RECORDS FOR THIS TASK below:
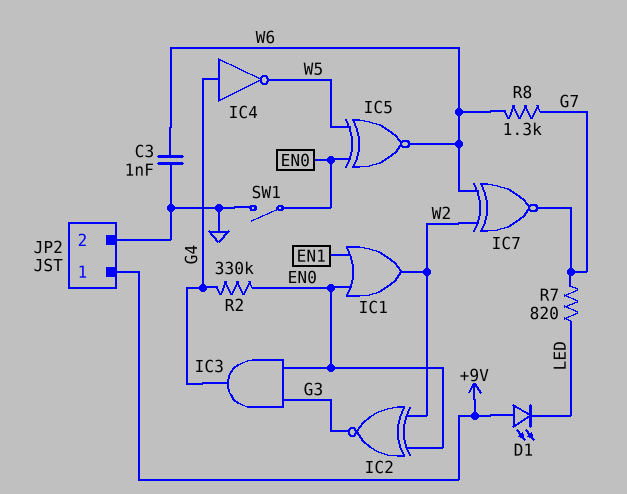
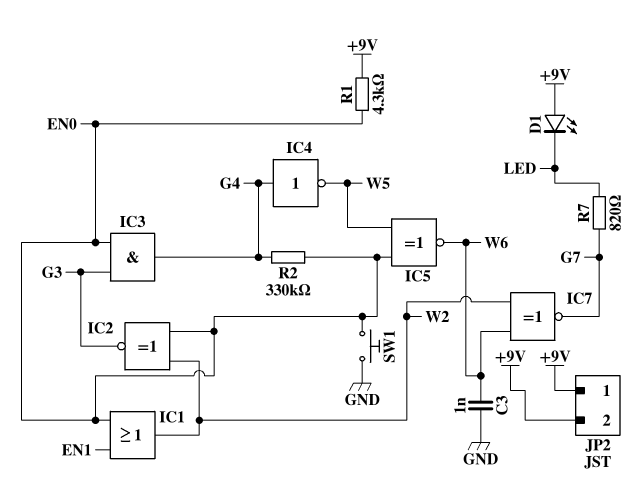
JP2 pin 2: GND -> +9V
R1: none -> 4.3k (+9V, EN0)
R8: 1.3k (G7, W6) -> none
SW1: switch (EN0, GND) -> button (EN0, GND)

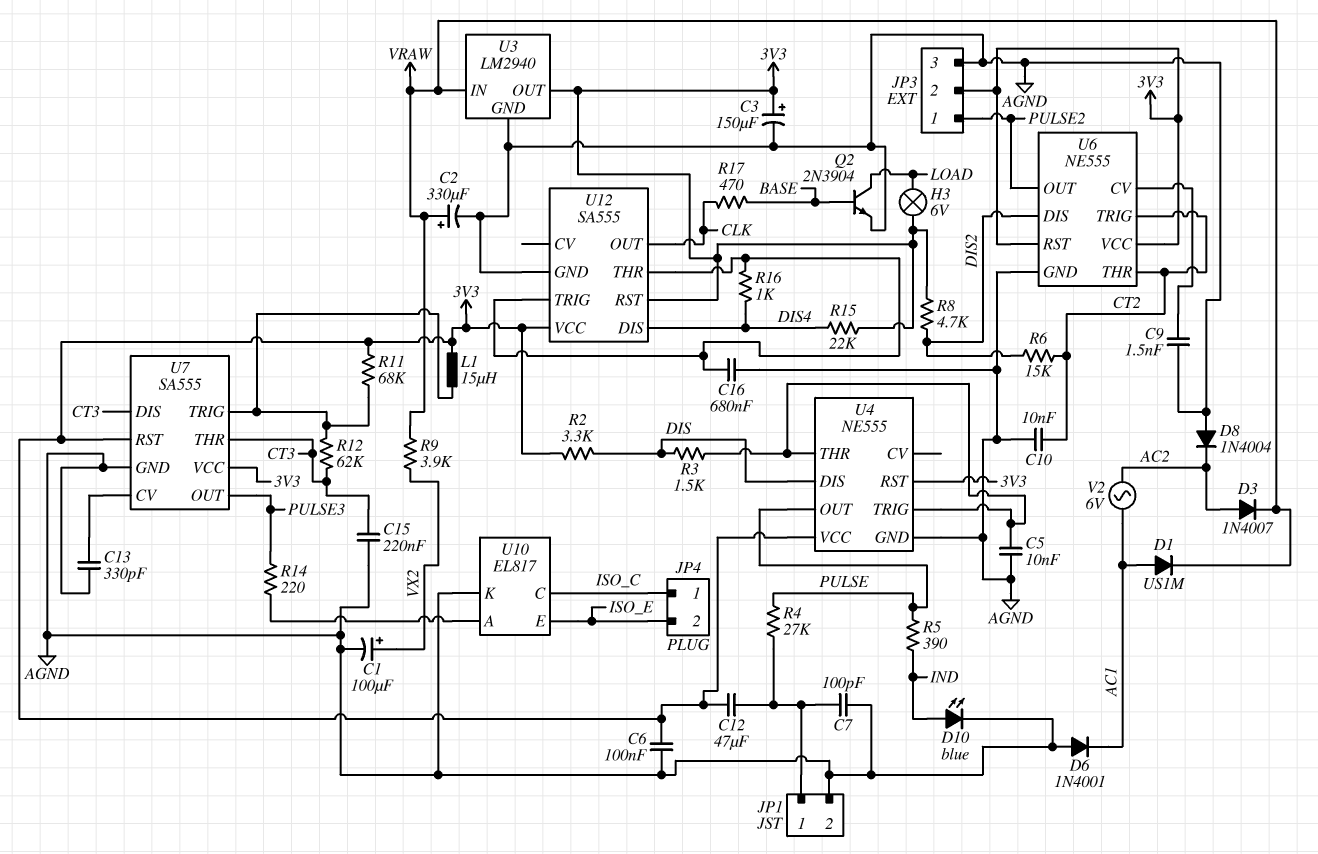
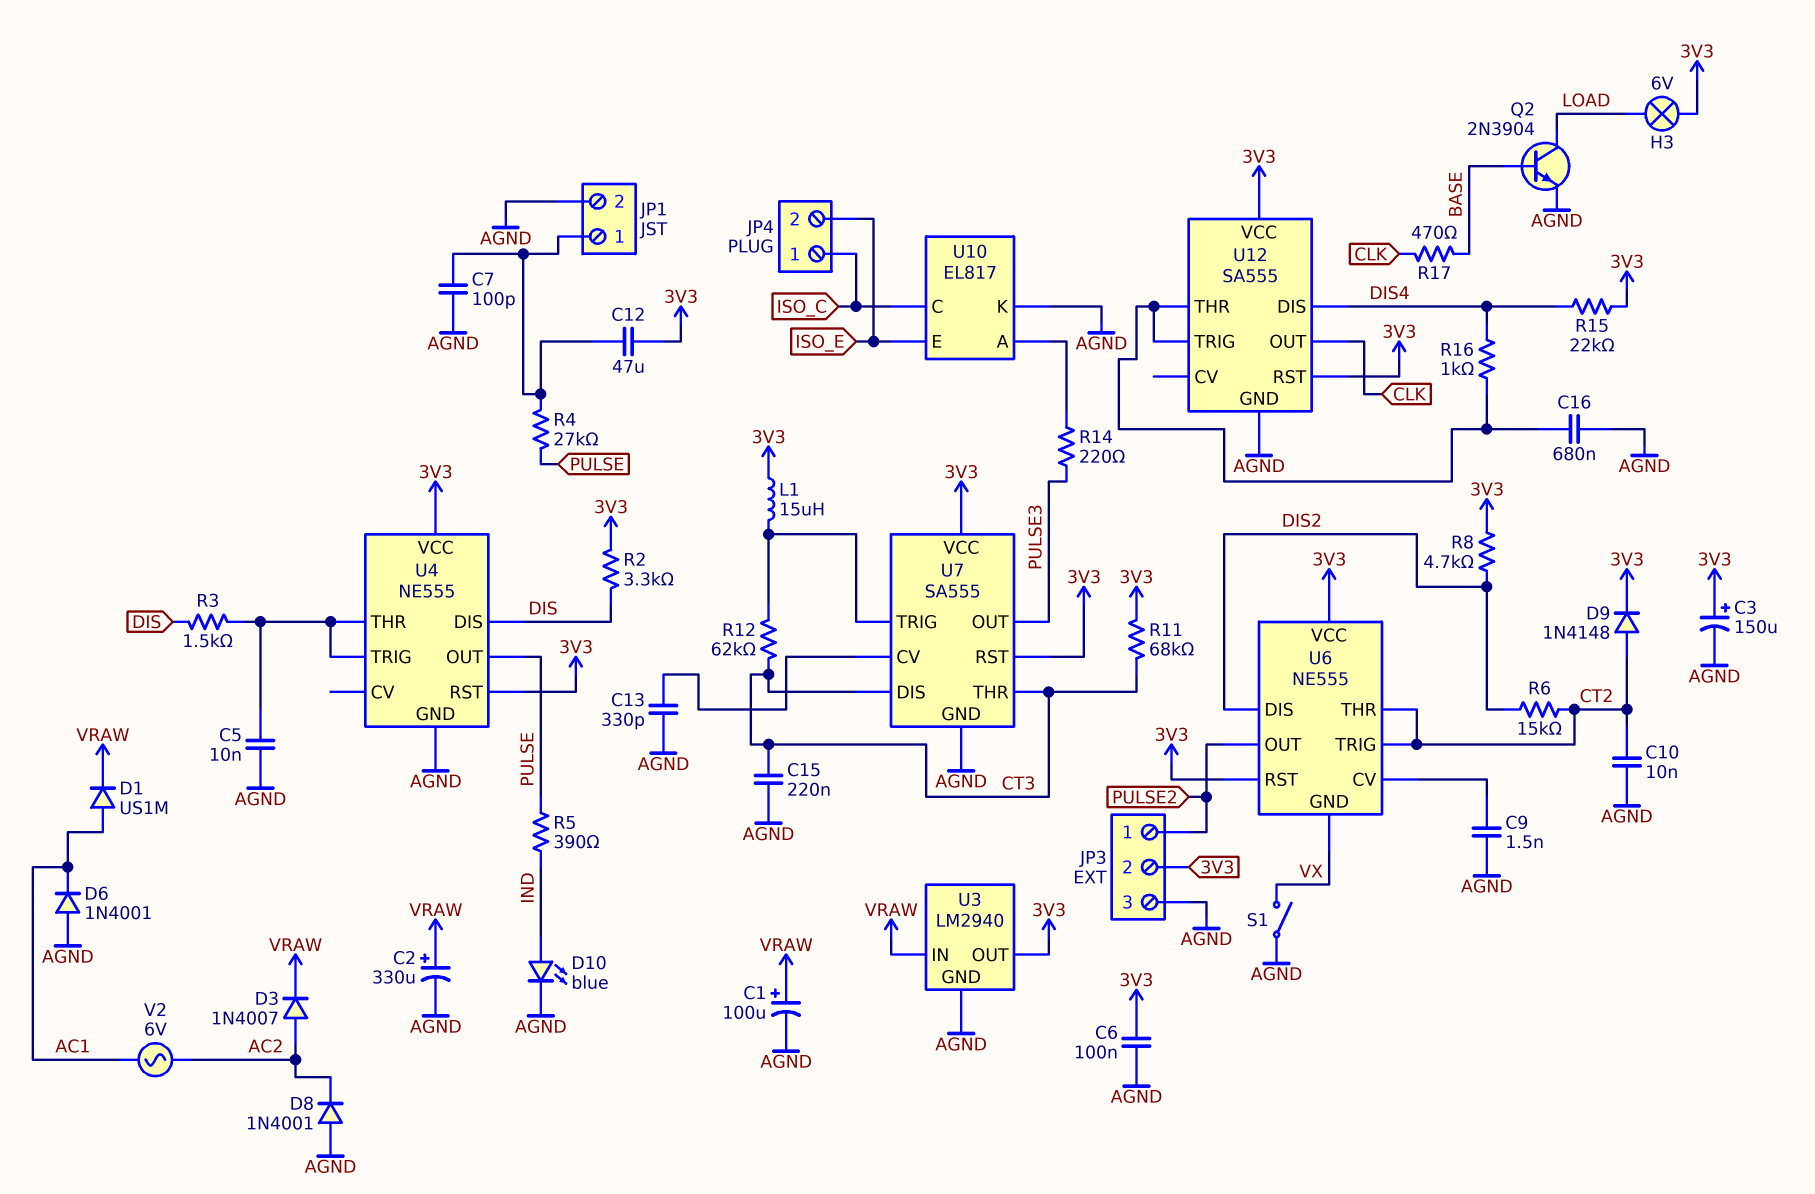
C1: 100uF (plus VX2, minus AGND) -> 100uF (plus VRAW, minus AGND)
D8: diode 1N4004 (A AGND, K AC2) -> diode 1N4001 (A AGND, K AC2)
D9: none -> diode 1N4148 (A CT2, K 3V3)
R9: 3.9k (VRAW, VX2) -> none
R11: 68k (3V3, U7/TRIG) -> 68k (3V3, CT3)
S1: none -> switch (AGND, VX)
U6 pin GND: AGND -> VX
End of RECORDS FOR THIS TASK.
EXERCISE REQUIREMENTS
Your answer should consist of each line of the data above in which the word "switch" occurs.

EXPECTED OUTPUT
SW1: switch (EN0, GND) -> button (EN0, GND)
S1: none -> switch (AGND, VX)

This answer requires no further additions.